The problem:
What lines in the data below mention the string "white"? Copy them out.

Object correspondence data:
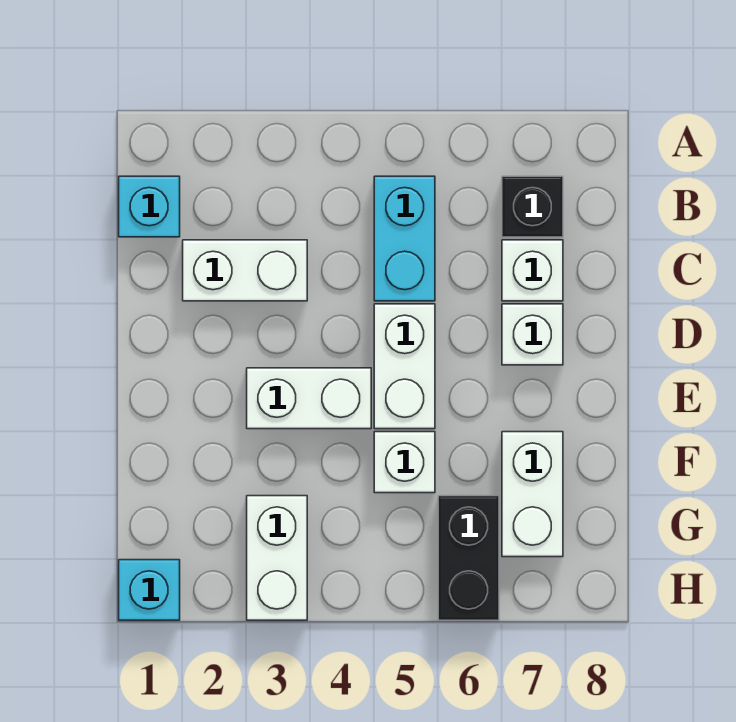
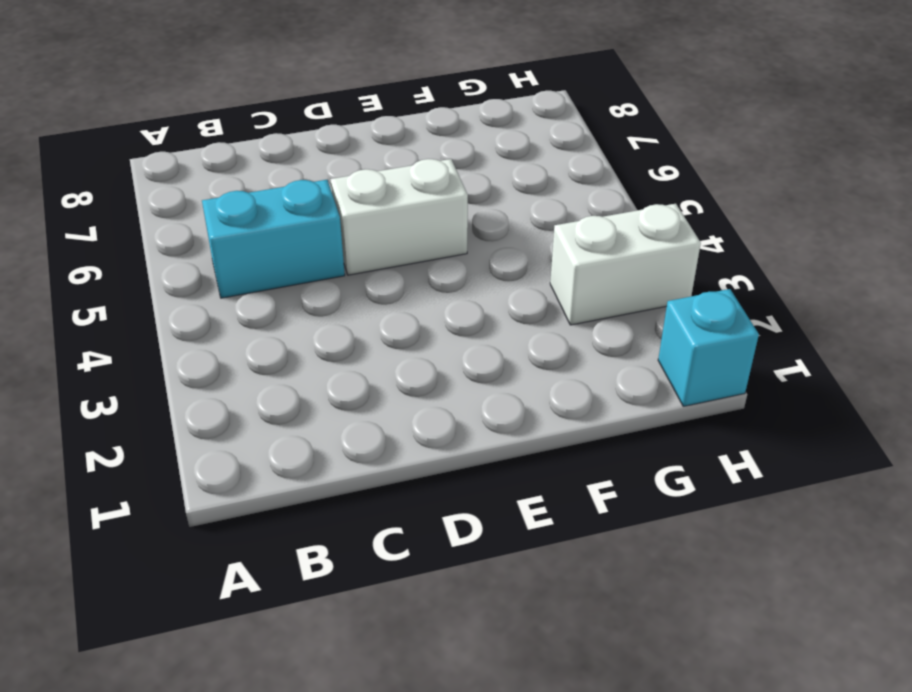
none -> cyan brick B1 level 1
none -> black brick B7 level 1
none -> white brick C2:C3 level 1

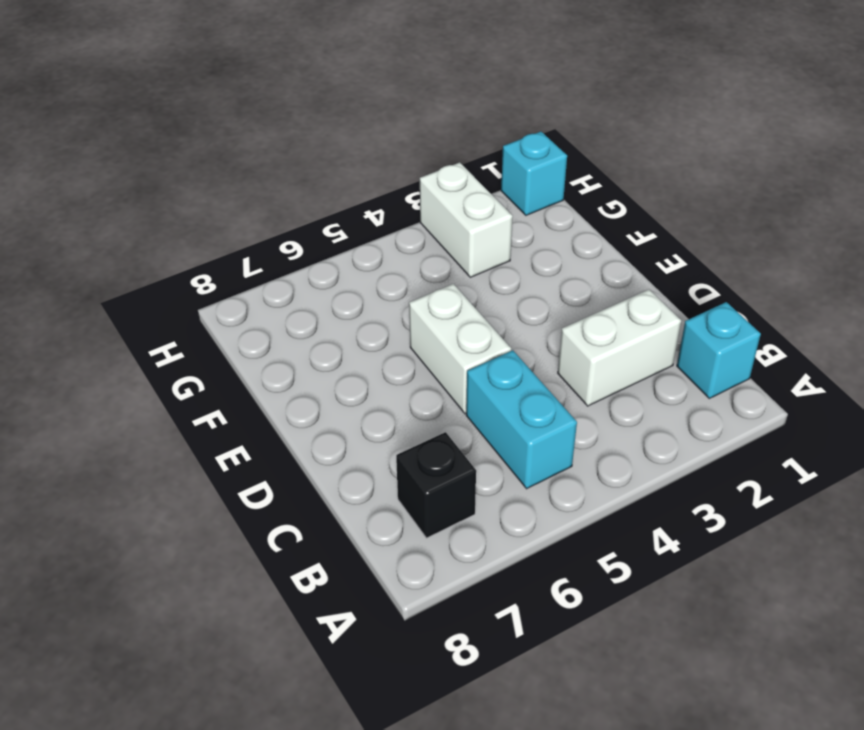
none -> white brick C7 level 1
none -> white brick D7 level 1
none -> white brick E3:E4 level 1

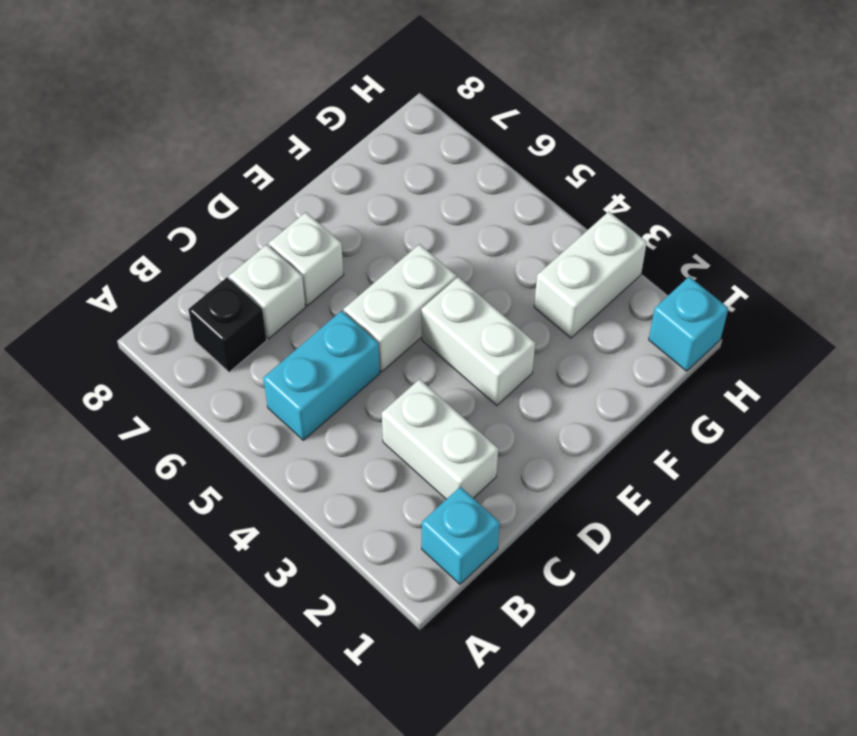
none -> white brick F5 level 1
none -> white brick F7:G7 level 1
none -> black brick G6:H6 level 1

Exercise answer:
none -> white brick C2:C3 level 1
none -> white brick C7 level 1
none -> white brick D7 level 1
none -> white brick E3:E4 level 1
none -> white brick F5 level 1
none -> white brick F7:G7 level 1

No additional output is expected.